*** Opening RECORDS PROVIDED ***

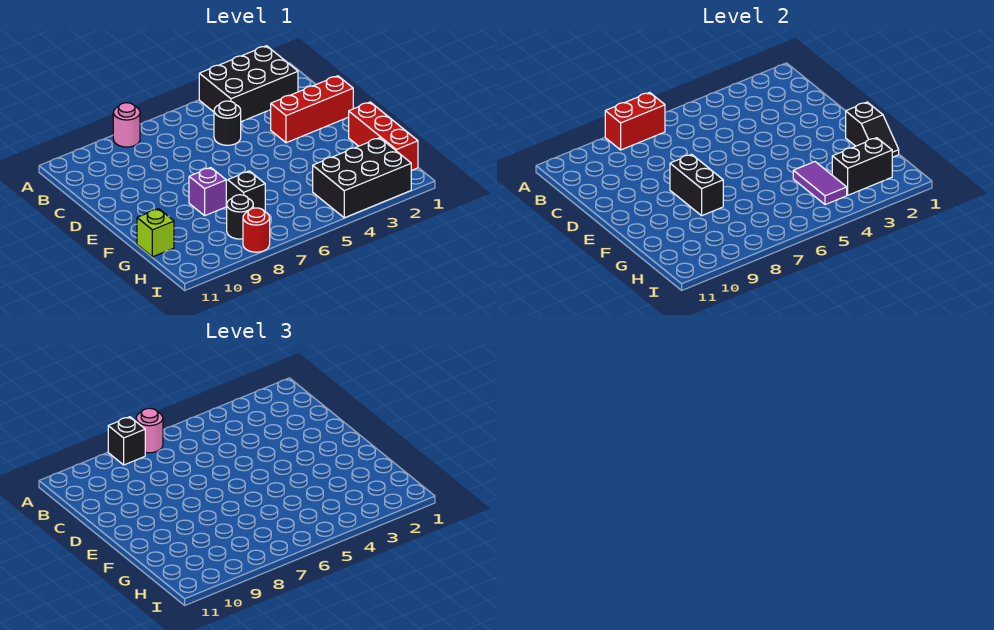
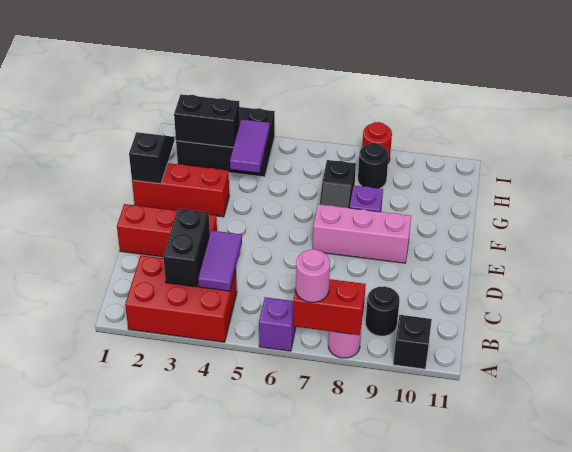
black 2x3 brick [199,46,298,122] -> red 2x3 brick [125,255,237,342]
none -> purple 1x1 brick [259,297,296,351]
black 1x1 brick [108,417,145,465] -> black 1x1 brick moved to [393,315,432,369]
none -> purple 1x2 tile [198,230,242,291]
black 1x1 round brick [214,101,241,145] -> black 1x1 round brick moved to [366,286,400,336]
none -> pink 1x3 brick [313,204,411,263]
black 1x2 brick [670,154,723,216] -> black 1x2 brick moved to [163,209,210,287]
red 1x3 brick [348,102,418,171] -> red 1x3 brick turned to [132,163,229,217]
lime 1x1 brick [137,209,174,257] -> none

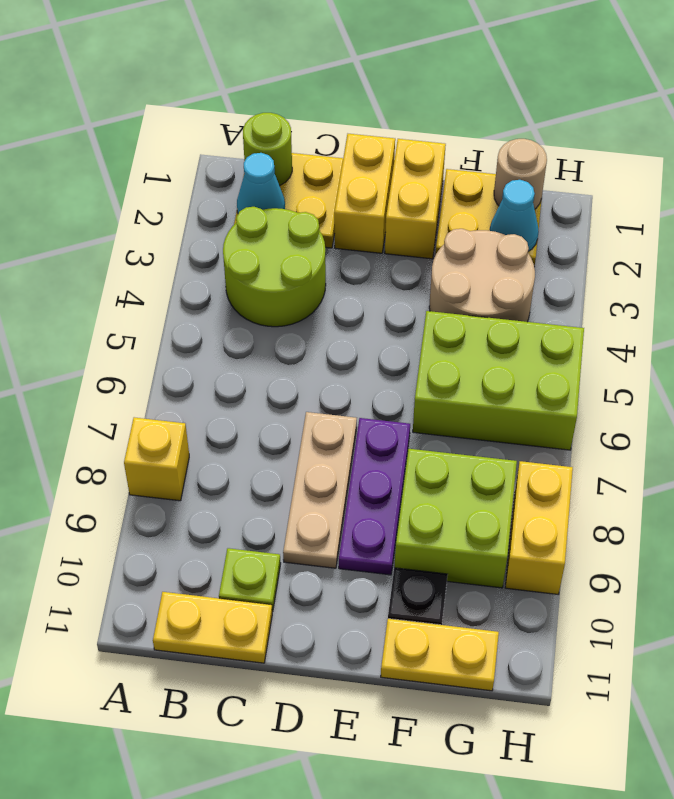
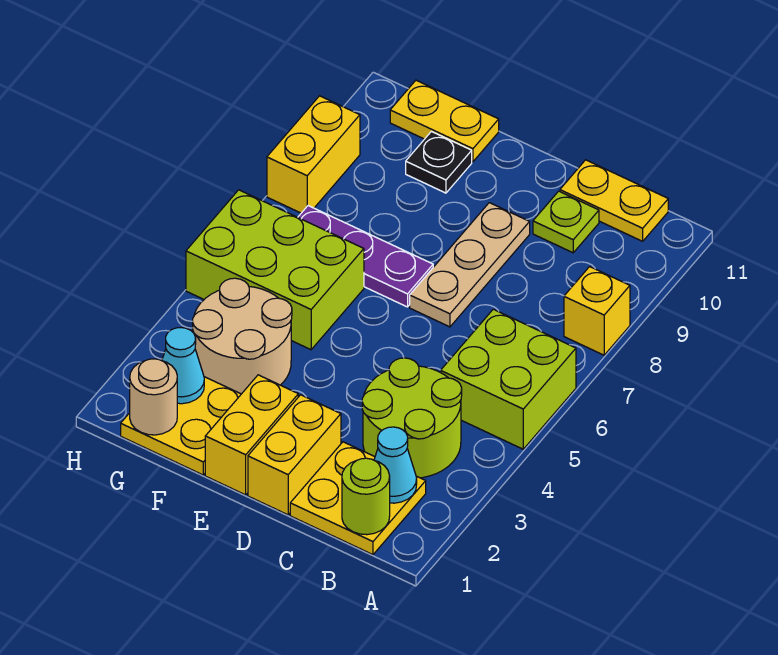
purple 1x3 plate [339,418,410,575] -> purple 1x3 plate turned to [298,206,433,307]
lime 2x2 brick [394,449,517,588] -> lime 2x2 brick moved to [441,309,576,449]

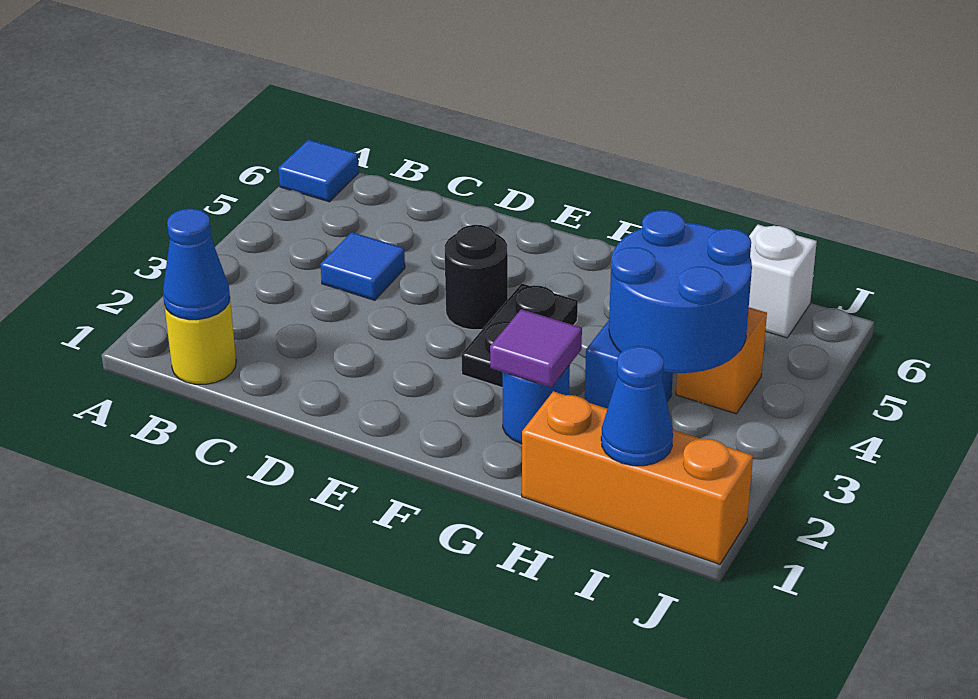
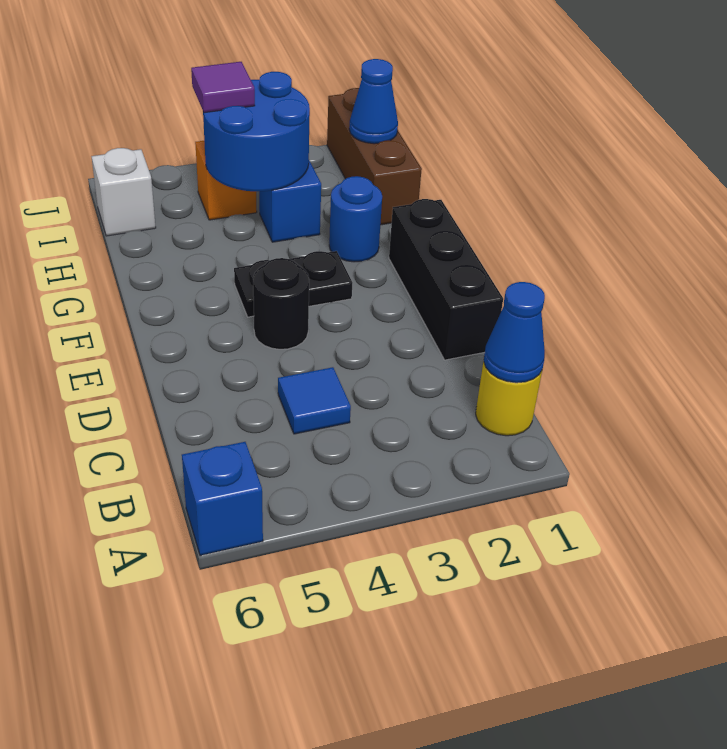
blue 1x1 tile [278,139,359,202] -> blue 1x1 brick [182,442,263,556]
none -> black 1x3 brick [389,199,503,360]
purple 1x1 tile [490,309,582,388] -> purple 1x1 tile moved to [191,62,255,113]
orange 1x3 brick [522,391,753,564] -> brown 1x3 brick [327,88,422,225]

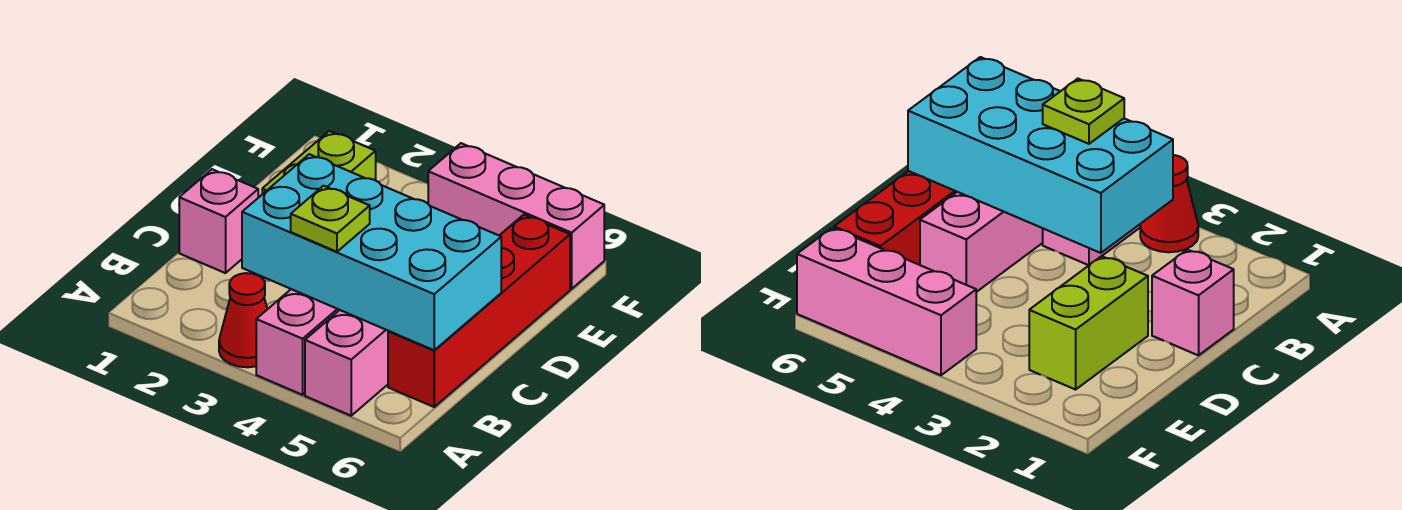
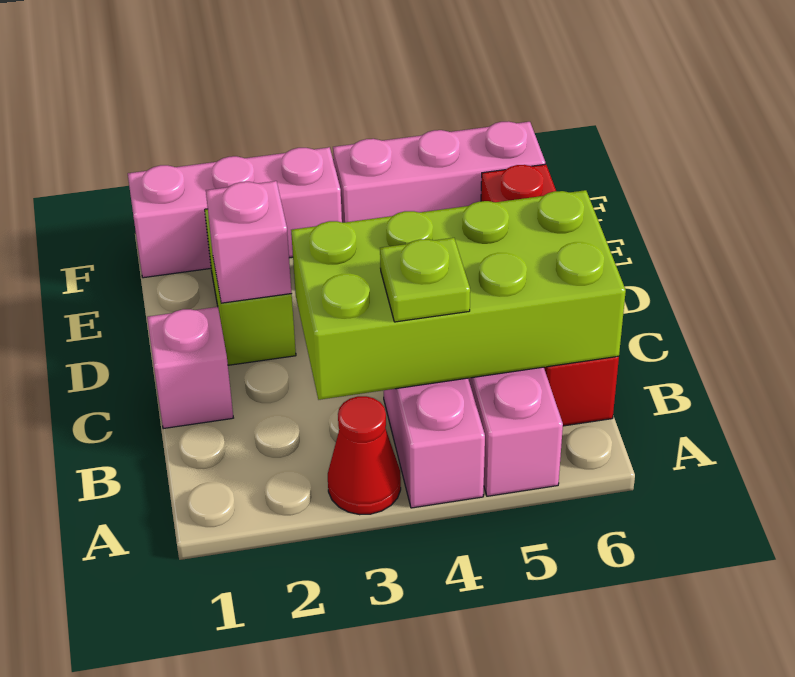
cyan 2x4 brick [242,154,501,350] -> lime 2x4 brick [291,190,626,400]
none -> pink 1x1 brick [206,181,292,303]
none -> pink 1x3 brick [128,147,342,278]

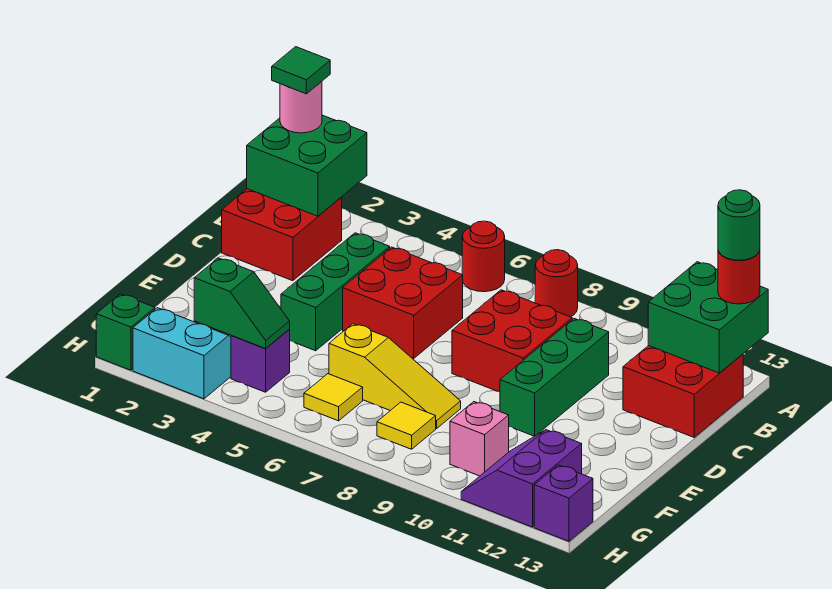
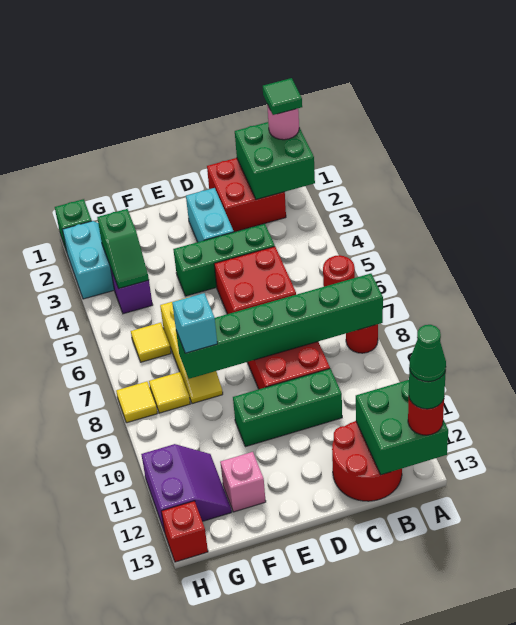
none -> green 1x6 brick [176,274,383,379]
none -> green 1x1 cone [409,325,446,382]
red 2x2 brick [623,346,743,437] -> red 2x2 round brick [332,421,402,501]
none -> cyan 1x2 brick [186,188,234,242]
none -> cyan 1x1 brick [172,293,217,353]
pink 1x1 brick [450,402,509,476] -> pink 1x1 brick moved to [220,452,266,512]
purple 2x2 slope [461,430,582,527] -> purple 2x2 slope turned to [141,444,232,532]
none -> yellow 1x1 tile [116,382,157,423]
purple 1x1 brick [534,465,593,541] -> red 1x1 brick [161,501,208,562]

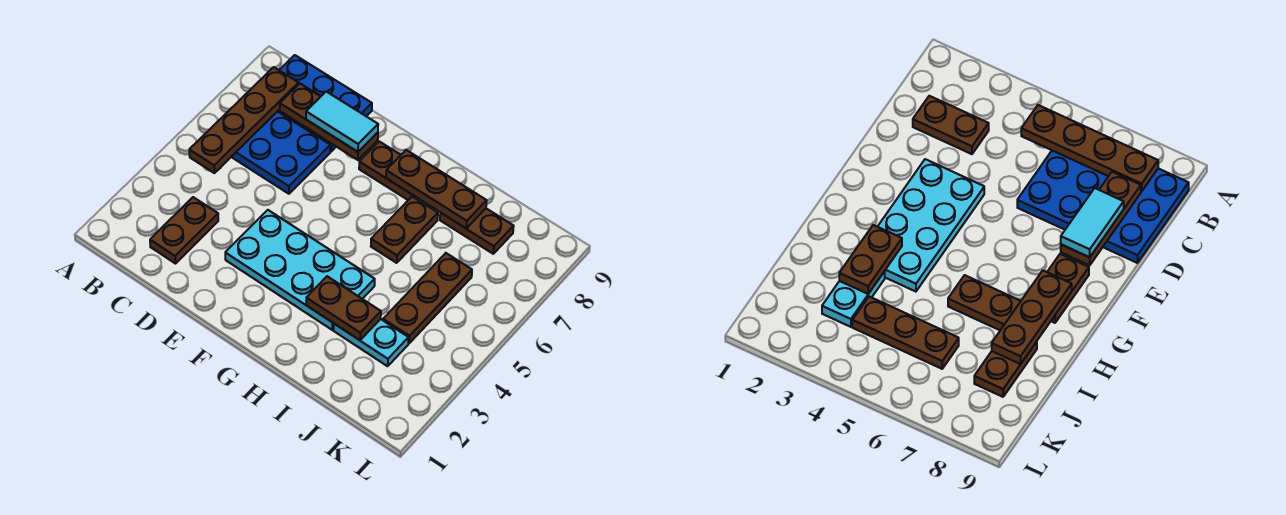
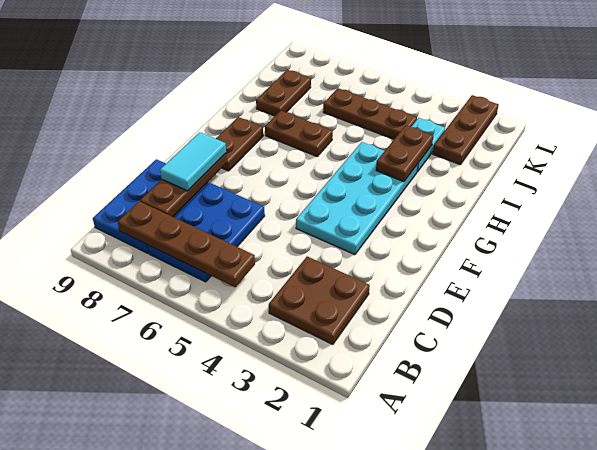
brown 1x2 plate [150,197,218,264] -> brown 2x2 plate [269,257,370,344]
brown 1x3 plate [386,150,487,229] -> brown 1x3 plate moved to [433,95,499,165]

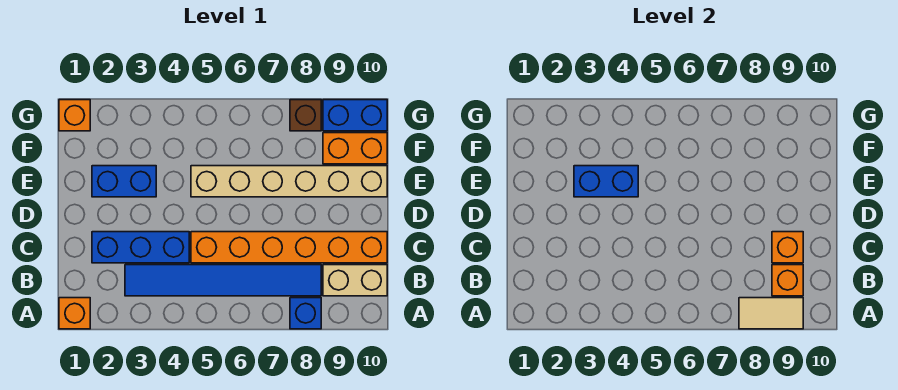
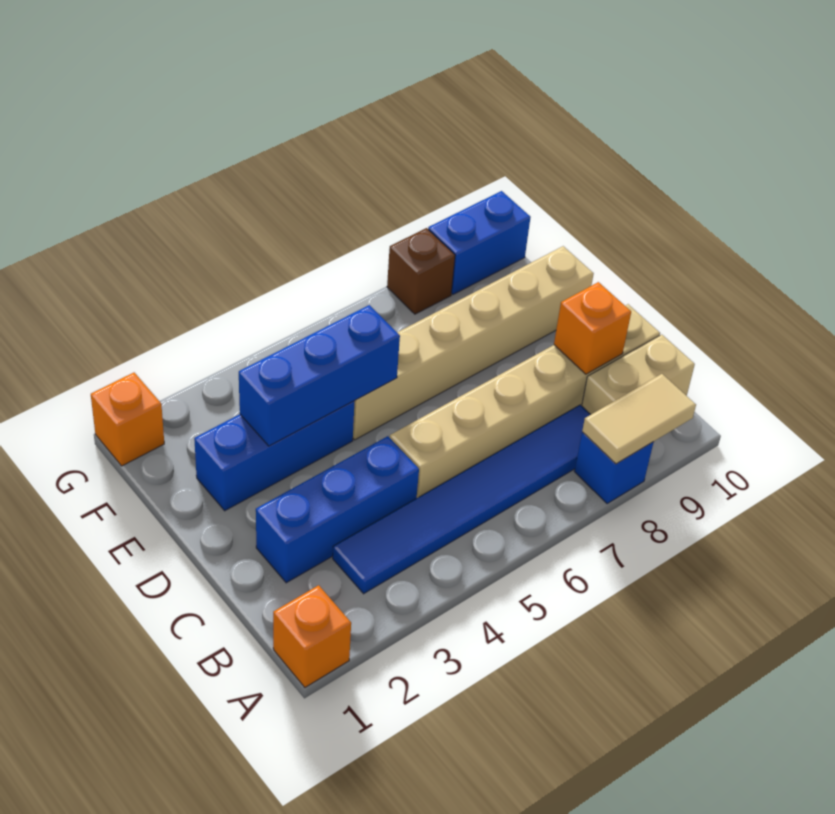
orange 1x1 brick [772,265,803,296] -> none
orange 1x6 brick [191,232,387,263] -> tan 1x6 brick [390,304,660,498]
blue 1x2 brick [92,166,156,197] -> blue 1x3 brick [194,401,355,511]
blue 1x2 brick [574,166,638,197] -> blue 1x3 brick [239,305,400,446]
orange 1x2 brick [323,133,387,164] -> none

*** Closing RECORDS PROVIDED ***

Leave out every picture and copy, exactly as written, the lines from the one with "none -> yellow 1x1 tile [116,382,157,423]" through the end of the records above.

▸ **RESPONSE BELOW**:
none -> yellow 1x1 tile [116,382,157,423]
purple 1x1 brick [534,465,593,541] -> red 1x1 brick [161,501,208,562]

brown 1x2 plate [150,197,218,264] -> brown 2x2 plate [269,257,370,344]
brown 1x3 plate [386,150,487,229] -> brown 1x3 plate moved to [433,95,499,165]

orange 1x1 brick [772,265,803,296] -> none
orange 1x6 brick [191,232,387,263] -> tan 1x6 brick [390,304,660,498]
blue 1x2 brick [92,166,156,197] -> blue 1x3 brick [194,401,355,511]
blue 1x2 brick [574,166,638,197] -> blue 1x3 brick [239,305,400,446]
orange 1x2 brick [323,133,387,164] -> none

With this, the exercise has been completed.